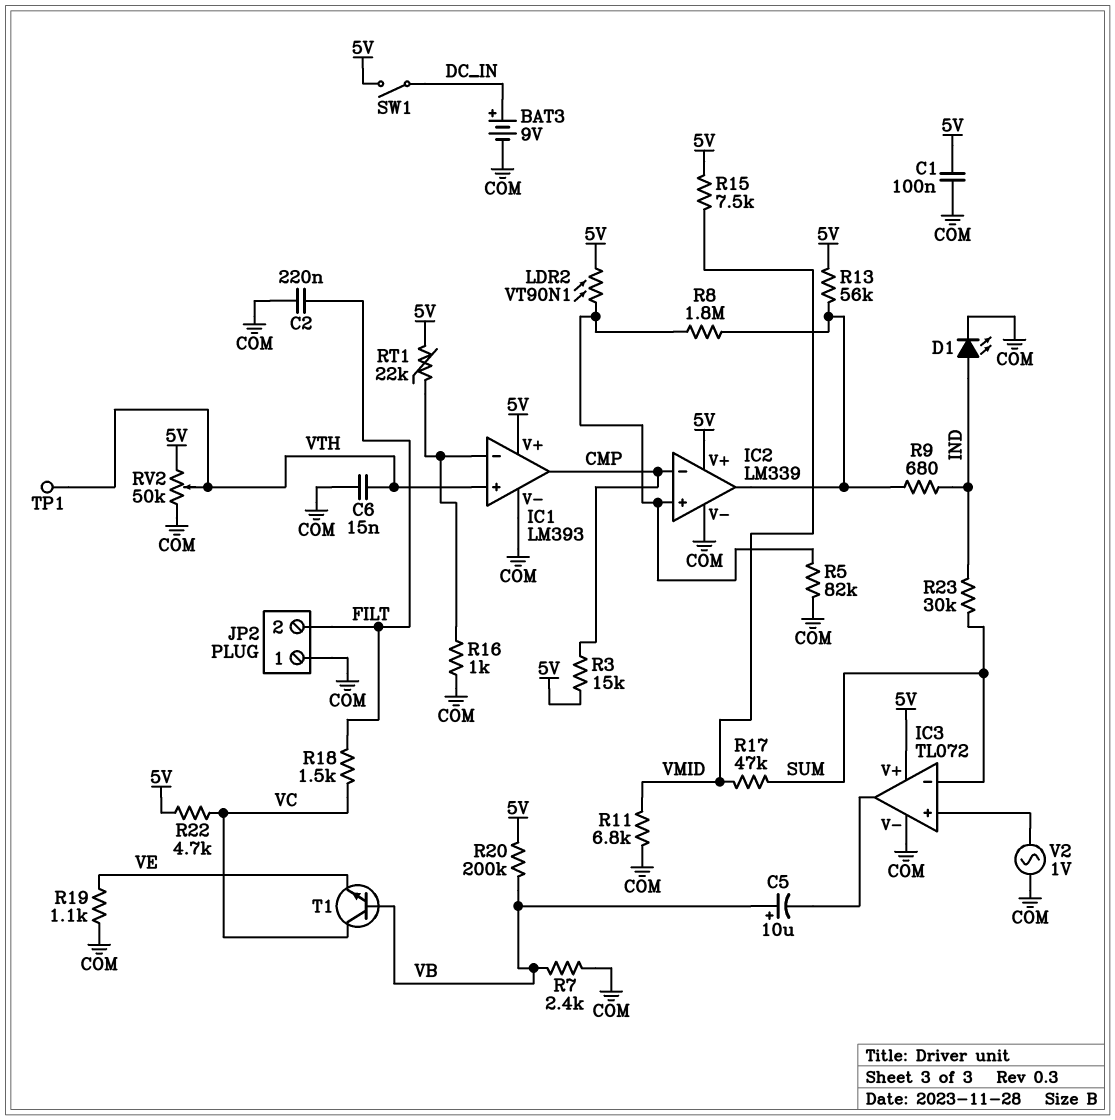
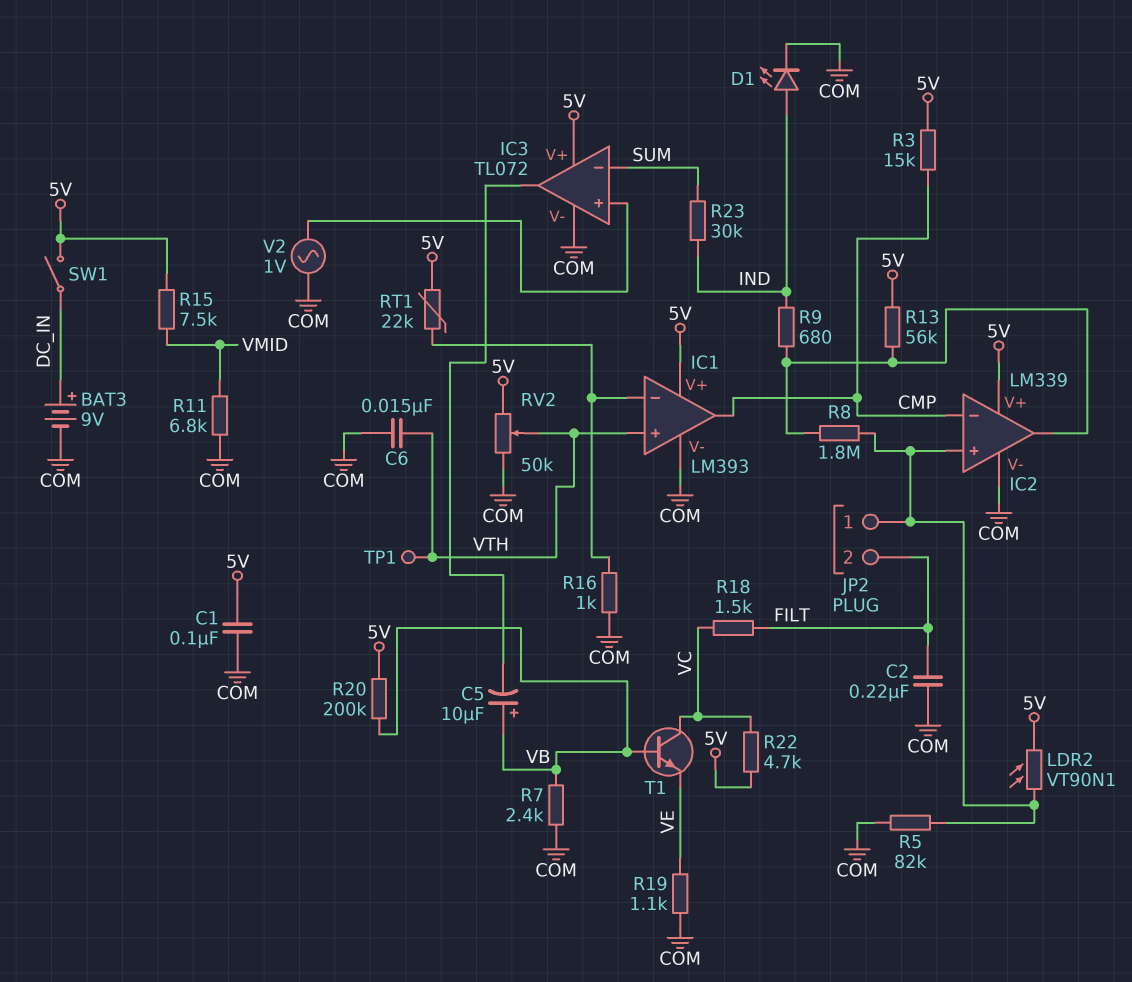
JP2 pin 1: COM -> IC2/in+
R17: 47k (SUM, VMID) -> none

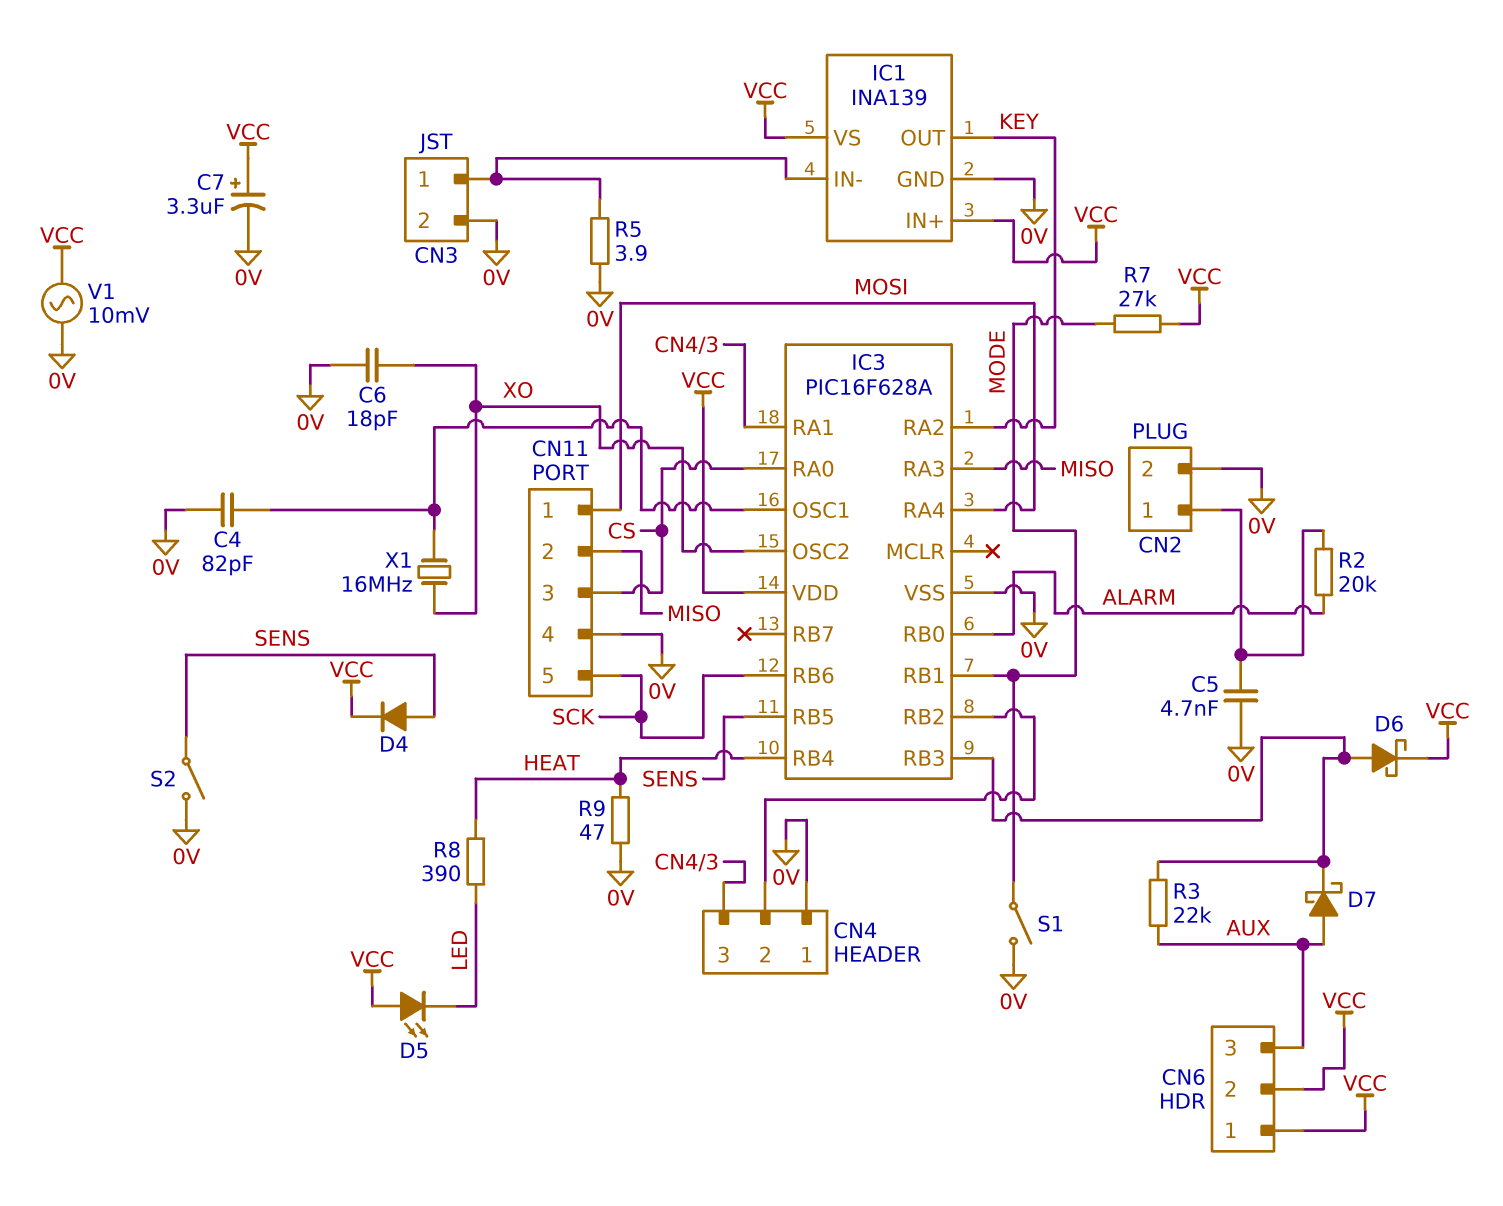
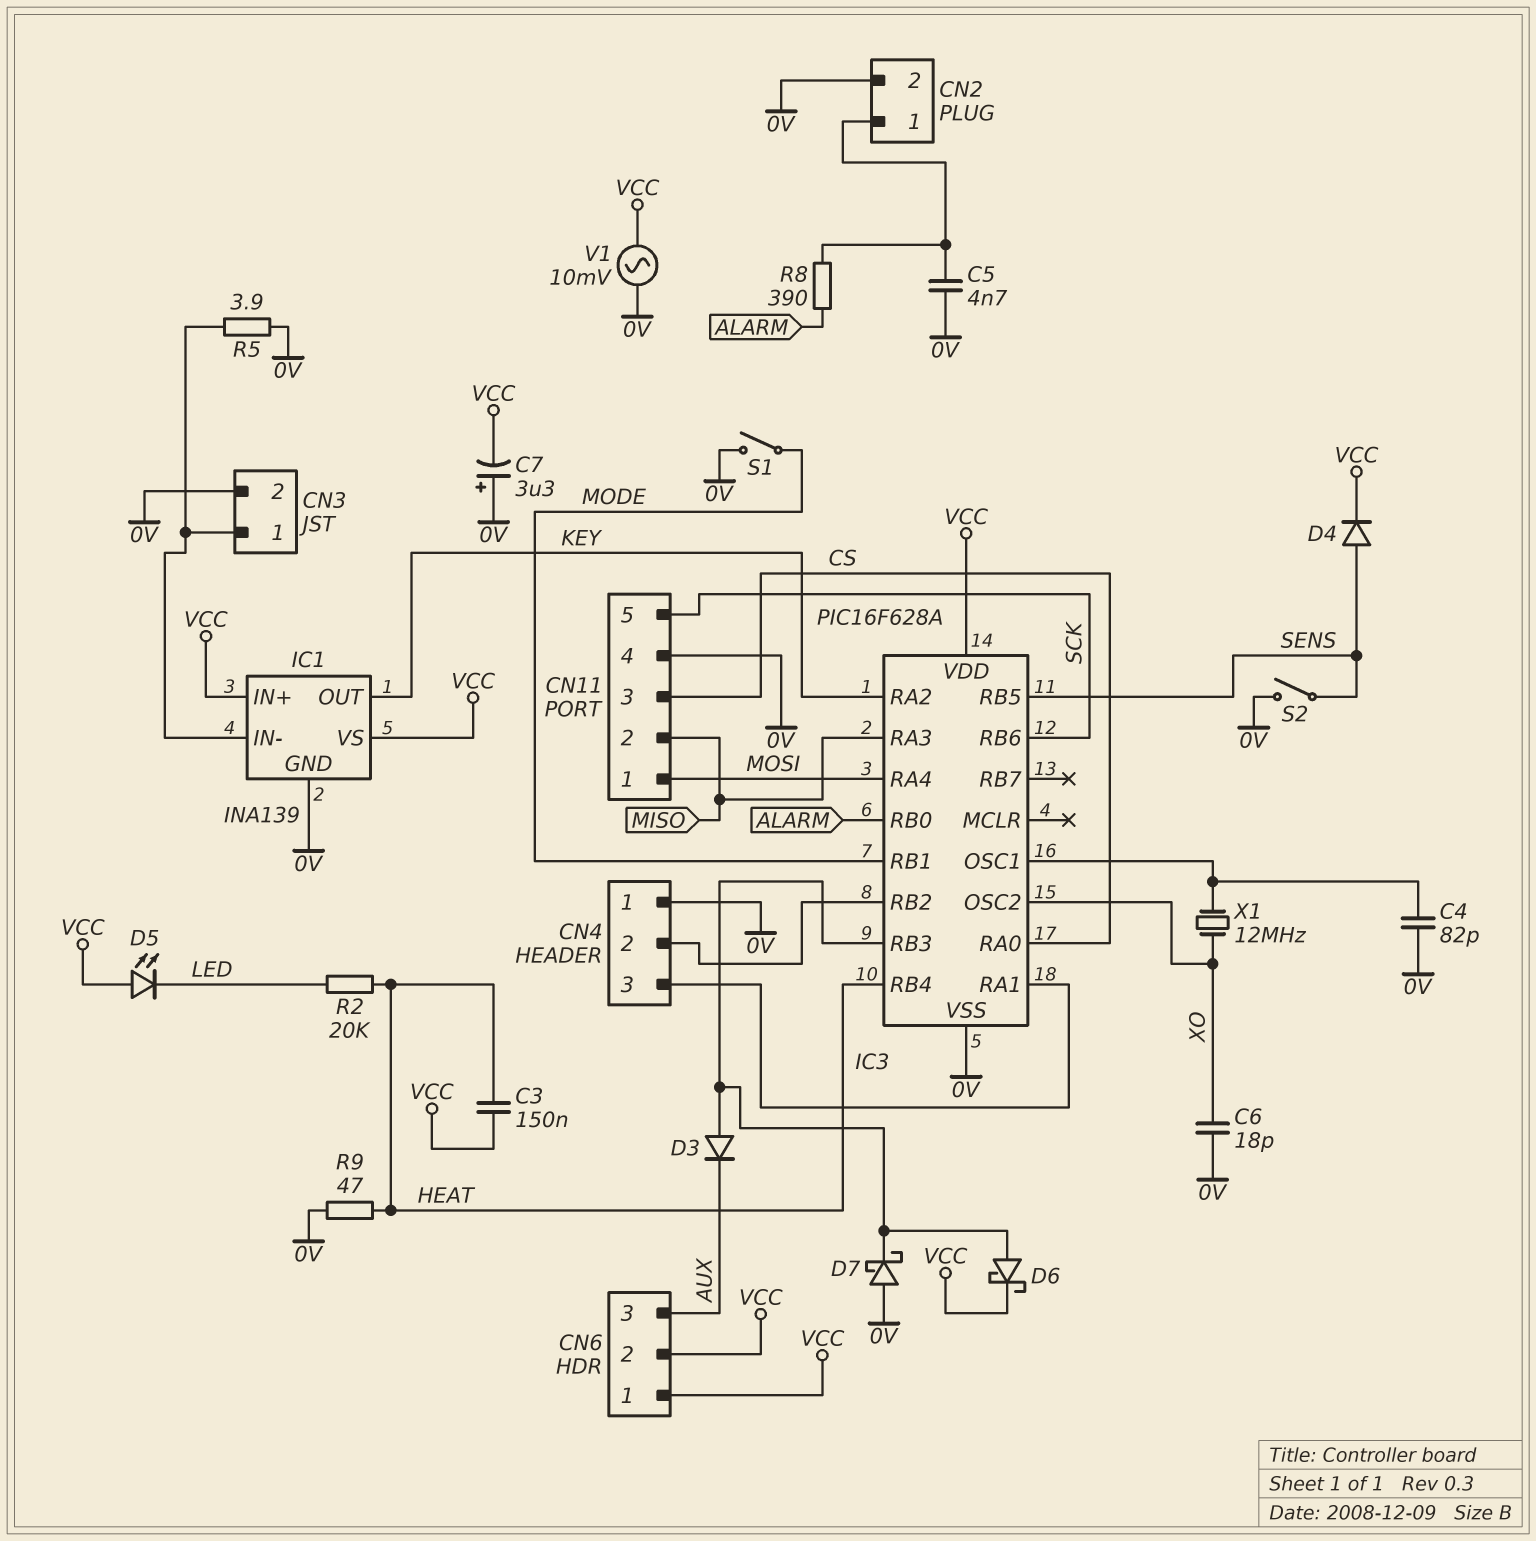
C3: none -> 150nF (HEAT, VCC)
C7: 3.3uF (plus VCC, minus 0V) -> 3.3uF (plus 0V, minus VCC)
D3: none -> diode (A IC3/RB3, K AUX)
D7: schottky (A AUX, K IC3/RB3) -> schottky (A 0V, K IC3/RB3)
R2: 20k (ALARM, CN2/1) -> 20k (HEAT, LED)
R3: 22k (AUX, IC3/RB3) -> none
R7: 27k (MODE, VCC) -> none
R8: 390 (HEAT, LED) -> 390 (ALARM, CN2/1)
X1: 16MHz (IC3/OSC1, XO) -> 12MHz (IC3/OSC1, XO)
■ ■ ■
Work task | Examine the listing and say how many of its lines contain the string "ALARM". Give the number alone.

Output for this exercise | 2